[Start of section]

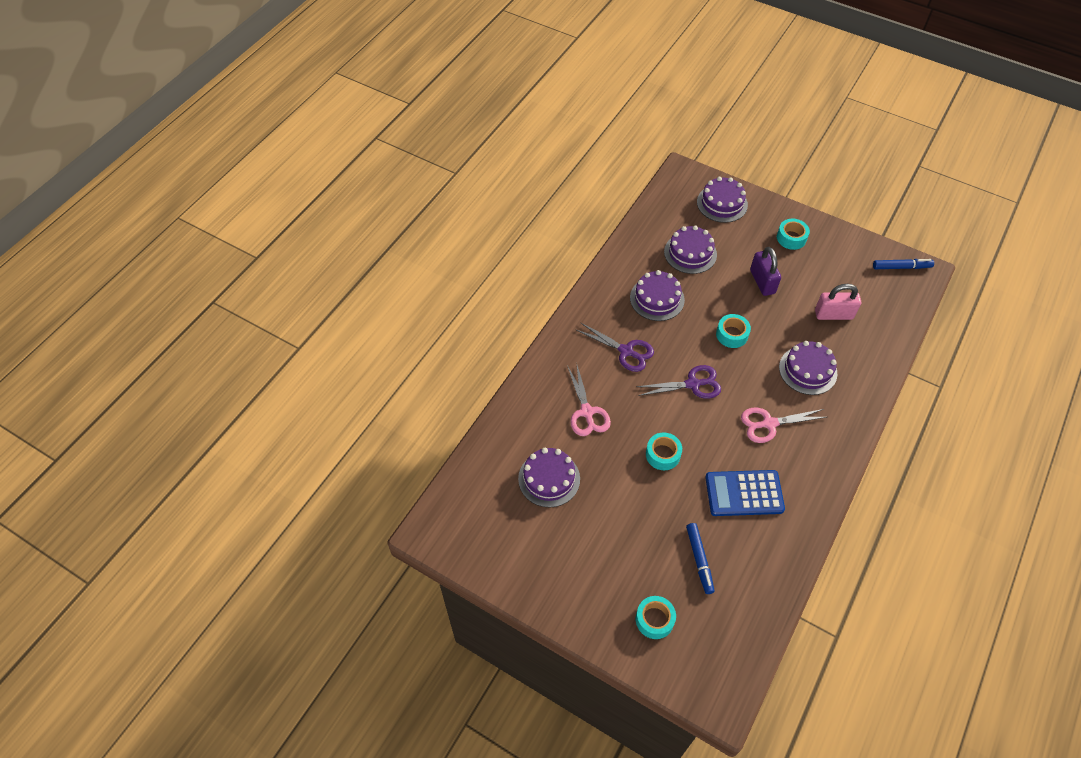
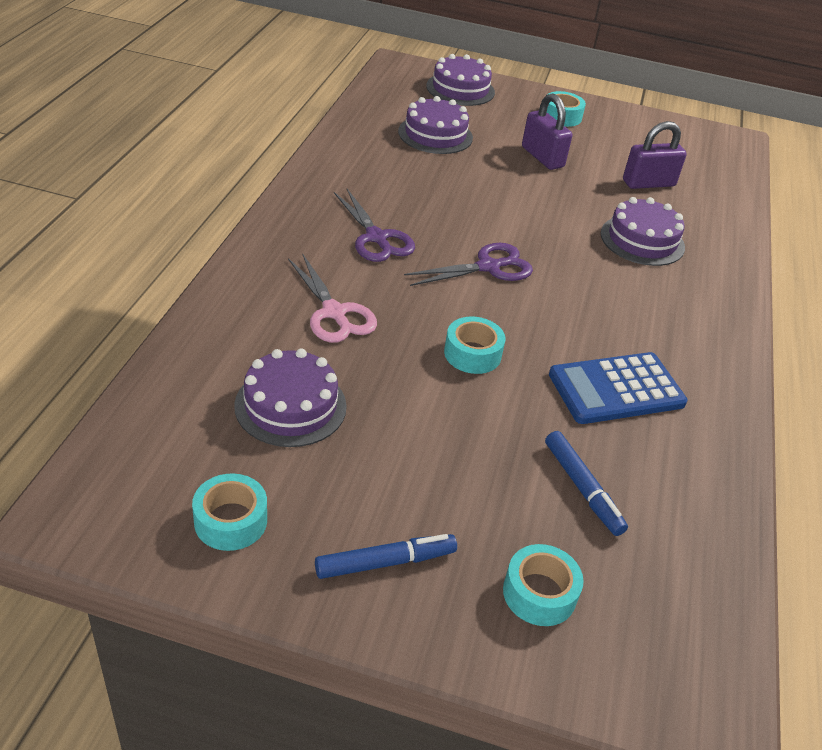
camera: 20 degrees left, 15 degrees down
(626, 351) = (376, 238): purple scissors -> purple scissors turned 45 degrees clockwise
(657, 299) = (404, 180): purple cake -> none
(732, 334) = (523, 211): turquoise tape -> turquoise tape (230, 521)
(769, 424) = (616, 302): pink scissors -> none
(833, 314) = (648, 183): pink padlock -> purple padlock
(901, 267) = (707, 137): blue marker -> blue marker (385, 562)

[End of section]

The task: The whole listing is to be duplicated verbatim, apart from its images.

Completed exercise:
camera: 20 degrees left, 15 degrees down
(626, 351) = (376, 238): purple scissors -> purple scissors turned 45 degrees clockwise
(657, 299) = (404, 180): purple cake -> none
(732, 334) = (523, 211): turquoise tape -> turquoise tape (230, 521)
(769, 424) = (616, 302): pink scissors -> none
(833, 314) = (648, 183): pink padlock -> purple padlock
(901, 267) = (707, 137): blue marker -> blue marker (385, 562)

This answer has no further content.